** INSTRUCTIONS FOR THE TASK **
Reproduce verbatim all of the data given below, but do not carry over the images.

** COLLECTED MATERIAL **
------------------------------------------------------------------------
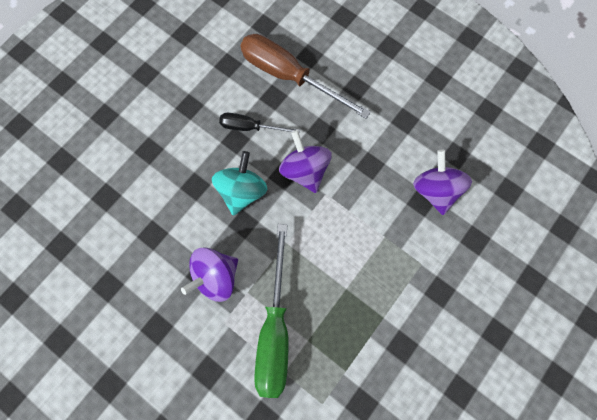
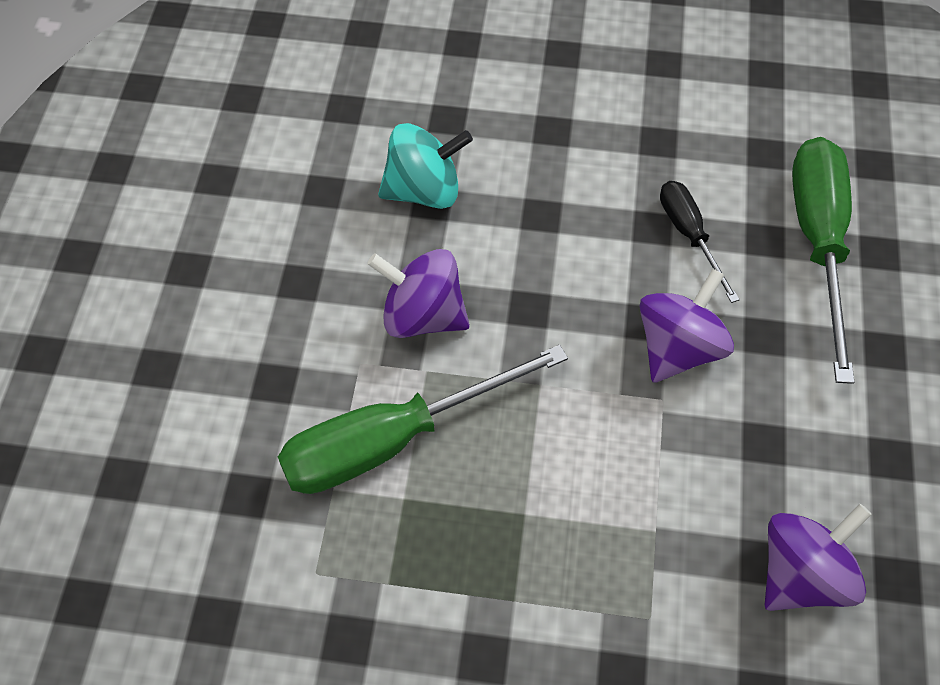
camera: 60 degrees right, 15 degrees down
turquoise spinning top [212,151,267,216] -> turquoise spinning top moved to [378,123,473,209]
brown screwdriver [240,34,371,119] -> green screwdriver [792,137,854,384]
------------------------------------------------------------------------
** TASK ANSWER **
camera: 60 degrees right, 15 degrees down
turquoise spinning top [212,151,267,216] -> turquoise spinning top moved to [378,123,473,209]
brown screwdriver [240,34,371,119] -> green screwdriver [792,137,854,384]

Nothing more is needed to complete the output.